§ Dataset extract:
↓↓↓
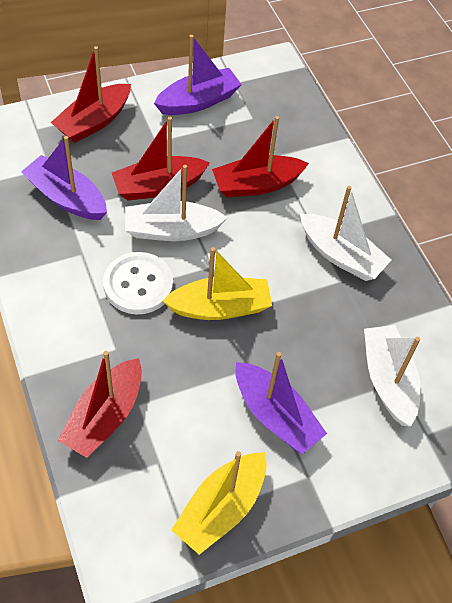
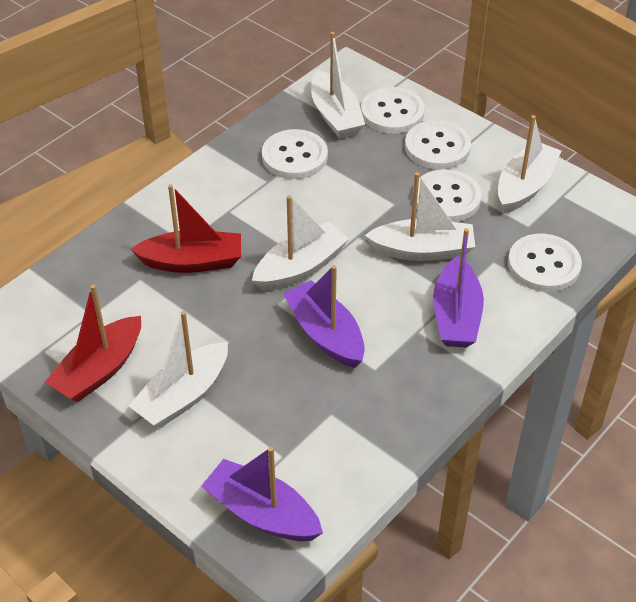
red boat: 4 -> 2
white boat: 3 -> 5
white button: 1 -> 5
yellow boat: 2 -> 0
↑↑↑
§ Problem to solve: Could you transcribe all of the data exactly and omit the pictures?

§ Solved problem:
red boat: 4 -> 2
white boat: 3 -> 5
white button: 1 -> 5
yellow boat: 2 -> 0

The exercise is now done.